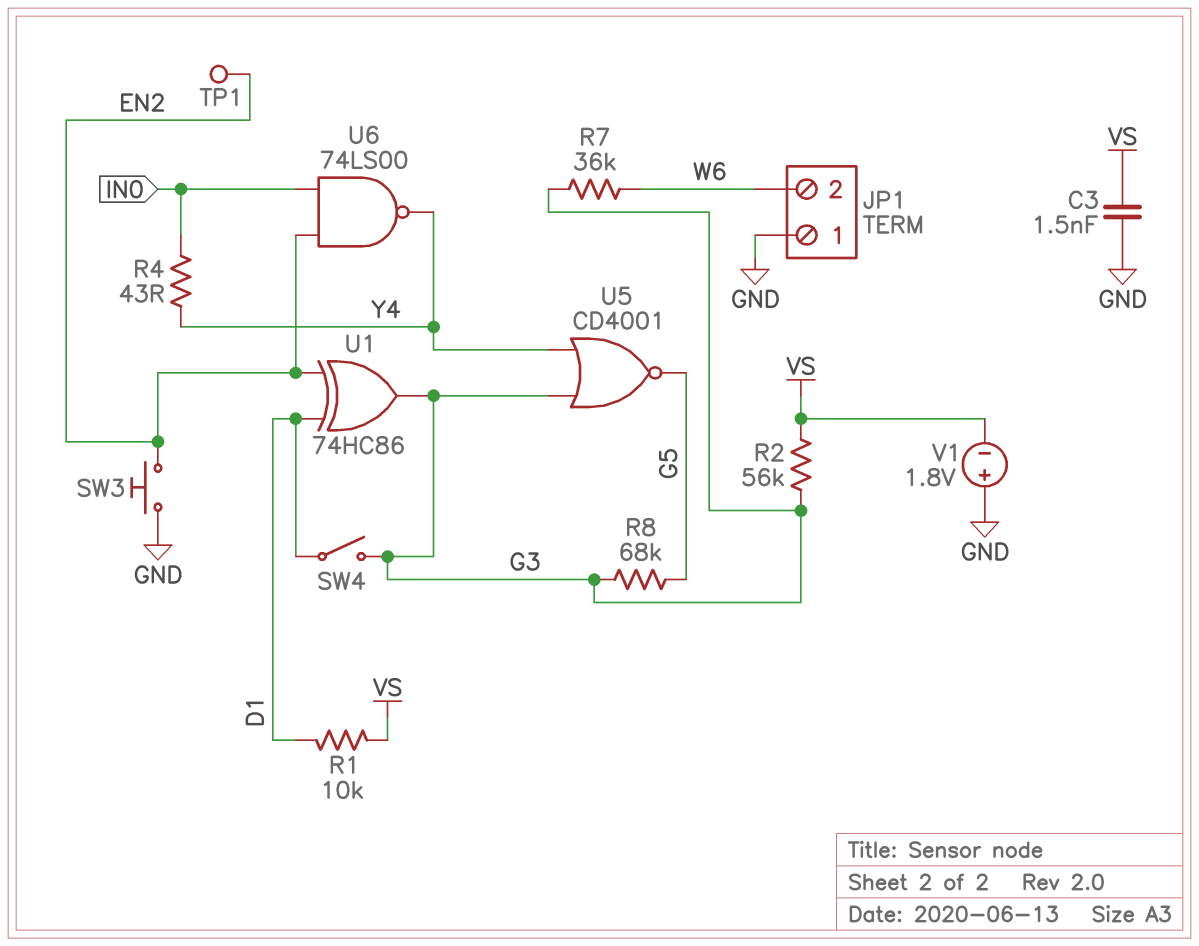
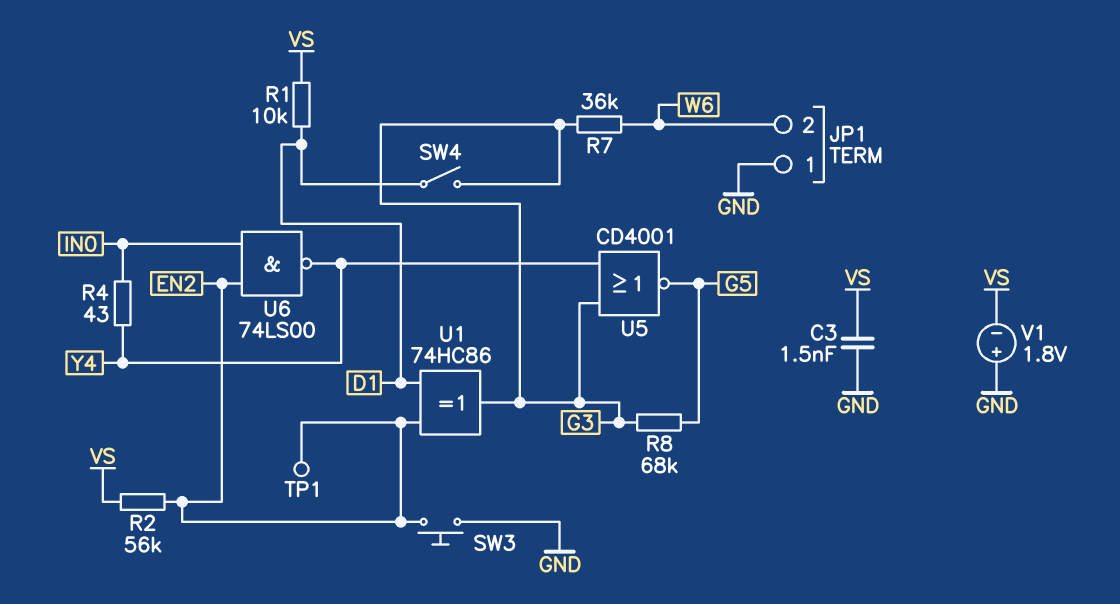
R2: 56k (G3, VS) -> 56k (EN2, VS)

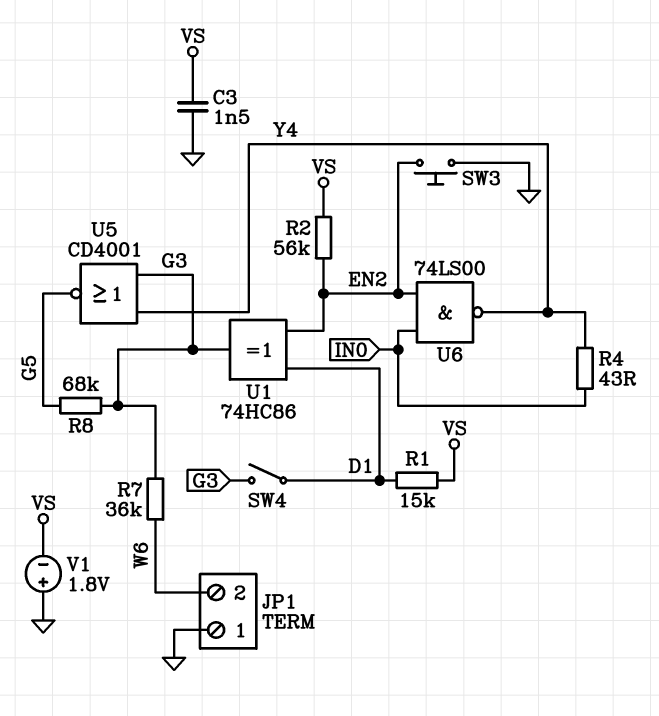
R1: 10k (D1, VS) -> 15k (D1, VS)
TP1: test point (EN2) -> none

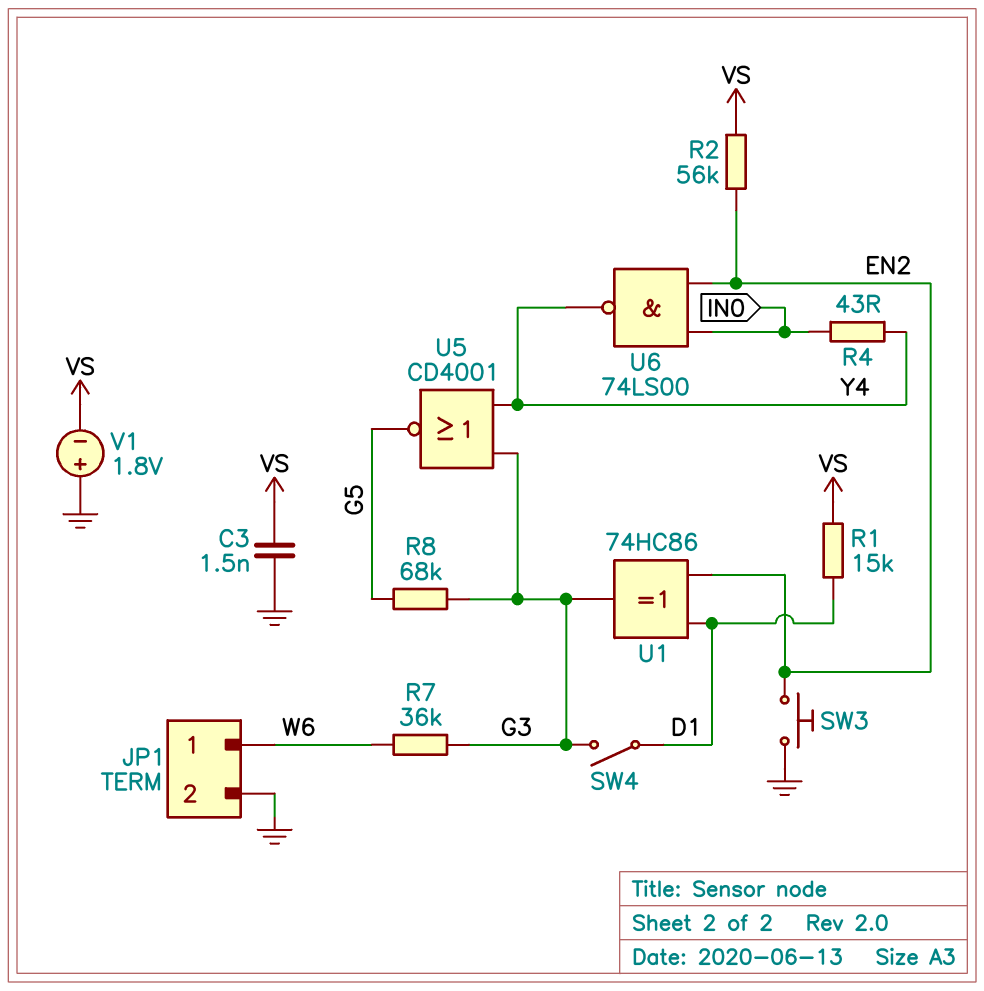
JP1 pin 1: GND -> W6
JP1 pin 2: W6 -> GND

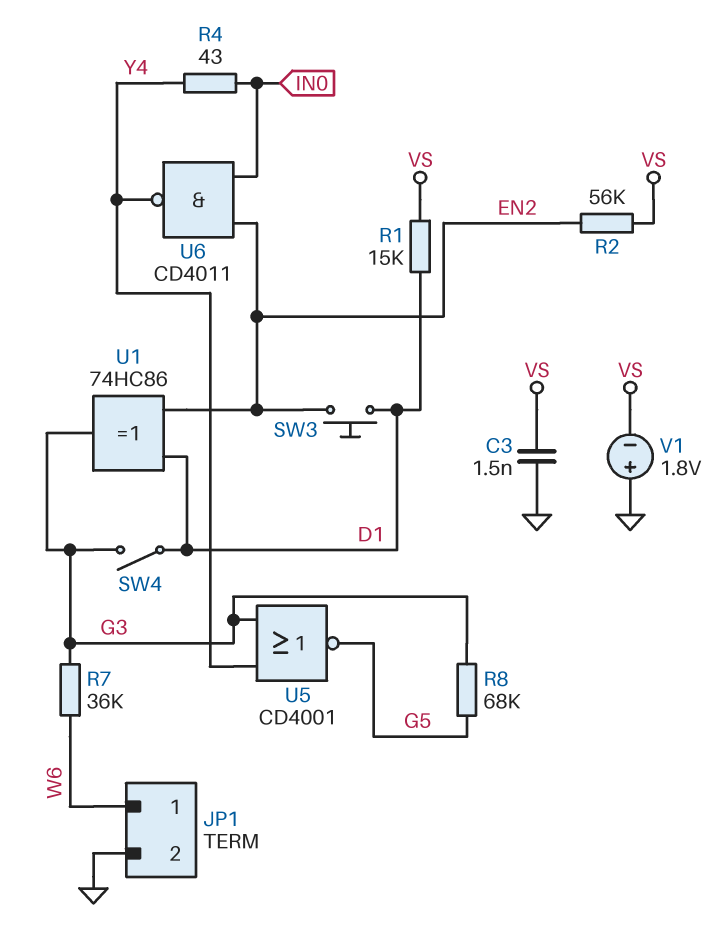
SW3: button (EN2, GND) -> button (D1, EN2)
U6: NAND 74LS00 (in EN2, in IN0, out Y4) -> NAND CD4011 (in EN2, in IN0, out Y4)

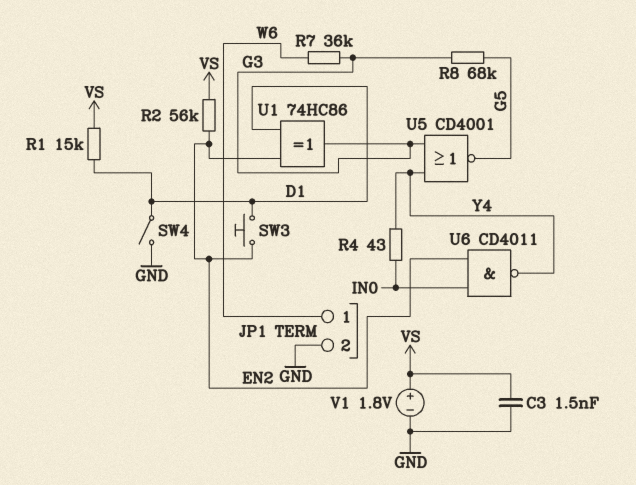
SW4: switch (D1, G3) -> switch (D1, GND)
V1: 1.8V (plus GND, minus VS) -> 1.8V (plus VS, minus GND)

____________________

Return verbatim every line from the line containing "R1: 10k (D1, VS) -> 15k (D1, VS)" to the last line of the entries above, inclusive, and leave out the pictures.

R1: 10k (D1, VS) -> 15k (D1, VS)
TP1: test point (EN2) -> none

JP1 pin 1: GND -> W6
JP1 pin 2: W6 -> GND

SW3: button (EN2, GND) -> button (D1, EN2)
U6: NAND 74LS00 (in EN2, in IN0, out Y4) -> NAND CD4011 (in EN2, in IN0, out Y4)

SW4: switch (D1, G3) -> switch (D1, GND)
V1: 1.8V (plus GND, minus VS) -> 1.8V (plus VS, minus GND)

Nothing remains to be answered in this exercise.